→ Exercise goal: When the string "delete" occurs in a line of the records, show that line.

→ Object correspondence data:
[Start of section]

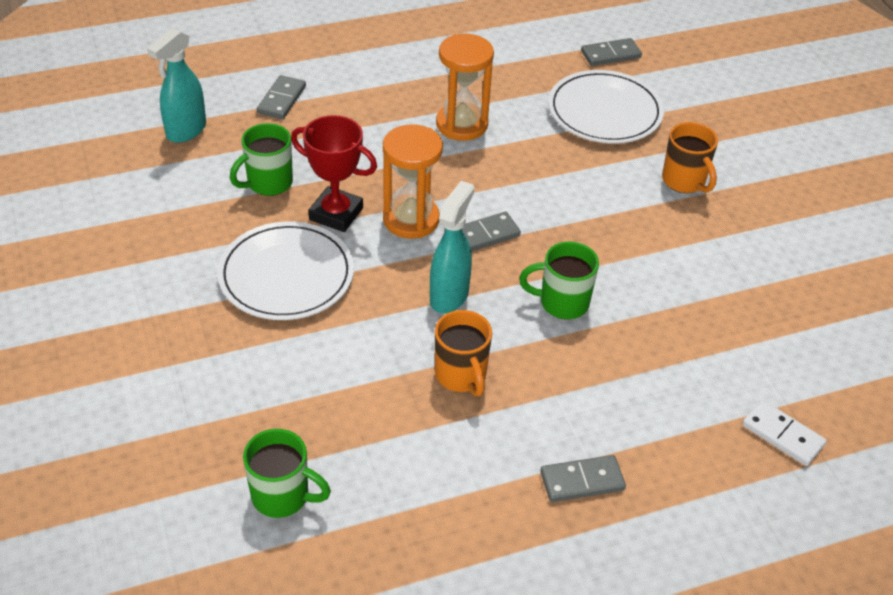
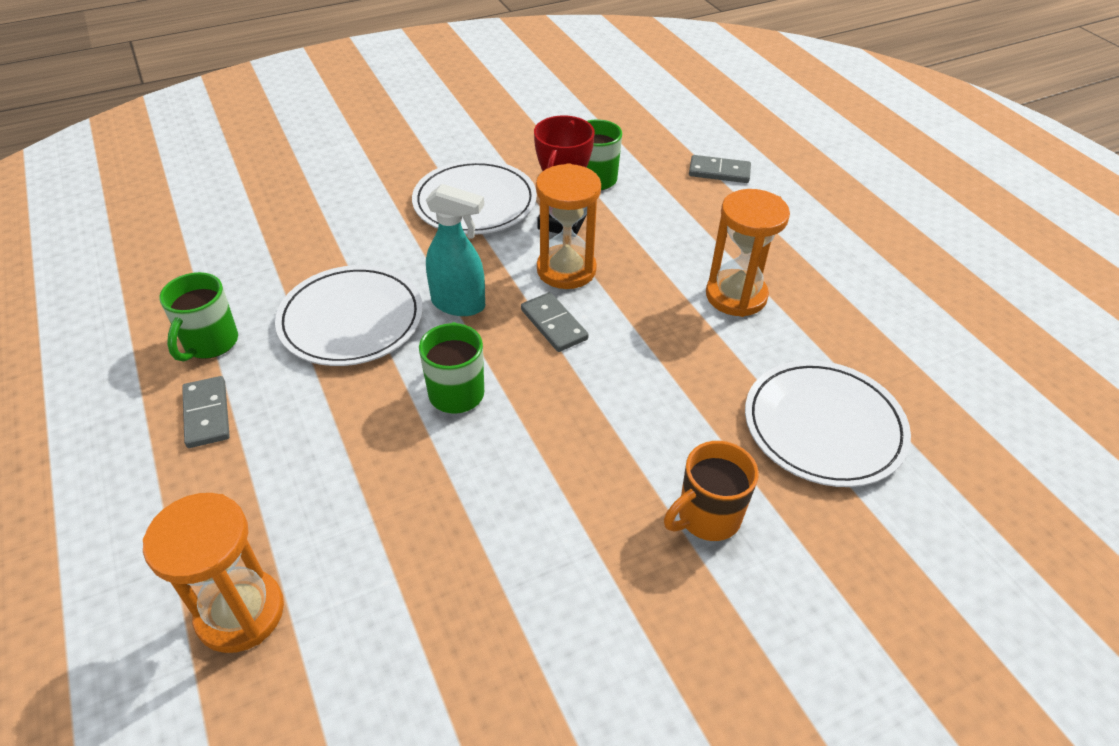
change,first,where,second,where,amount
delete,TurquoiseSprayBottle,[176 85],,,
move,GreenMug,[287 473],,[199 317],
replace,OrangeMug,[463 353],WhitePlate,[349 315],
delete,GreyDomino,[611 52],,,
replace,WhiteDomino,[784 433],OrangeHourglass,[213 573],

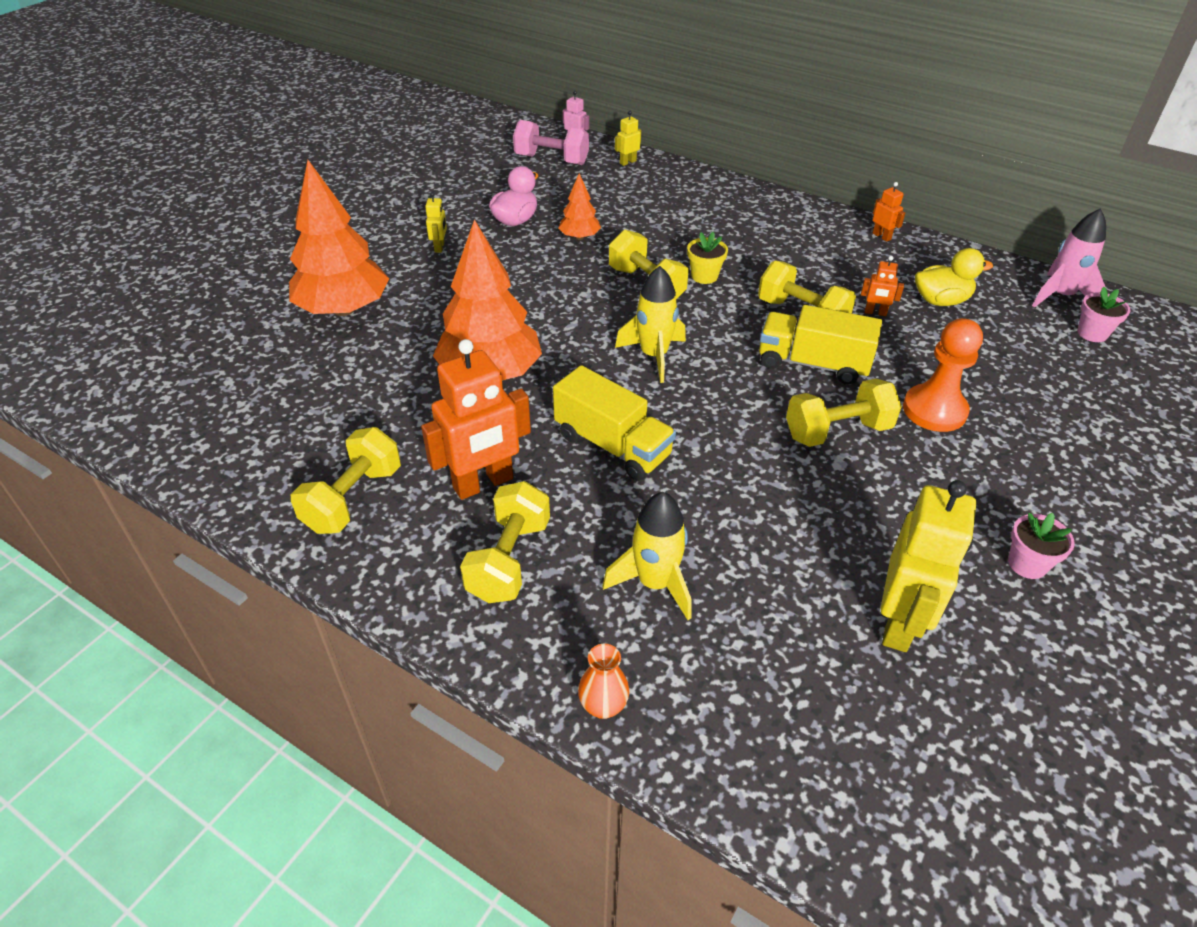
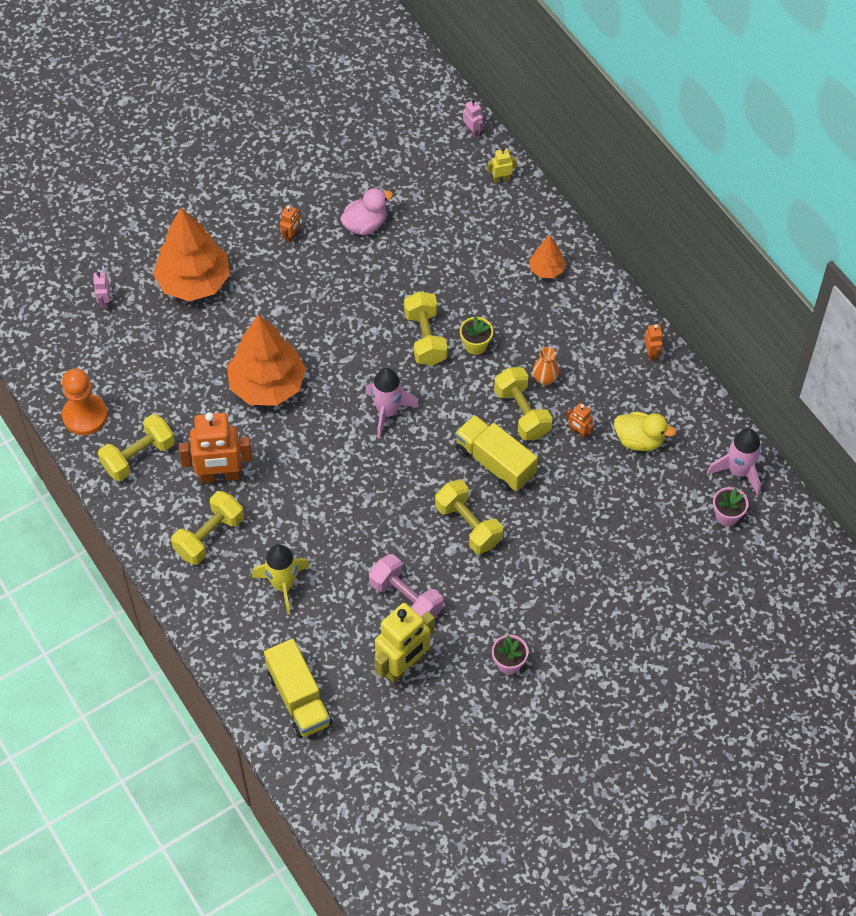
change,first,where,second,where,amount
recolor,YellowRobot,[436 222],OrangeRobot,[290 224],
move,PinkDumbbell,[551 142],,[406 586],
move,YellowTruck,[614 423],,[298 688],
move,OrangeTree,[580 206],,[547 256],
move,OrangeVase,[603 681],,[546 366],
recolor,YellowRocket,[650 324],PinkRocket,[392 403],
rotate,YellowDumbbell,[844 413],,[469 517],45 degrees clockwise
move,OrangePawn,[943 375],,[85 401],
insert,,,PinkRobot,[101 290],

[End of section]

→ Answer below:
delete,TurquoiseSprayBottle,[176 85],,,
delete,GreyDomino,[611 52],,,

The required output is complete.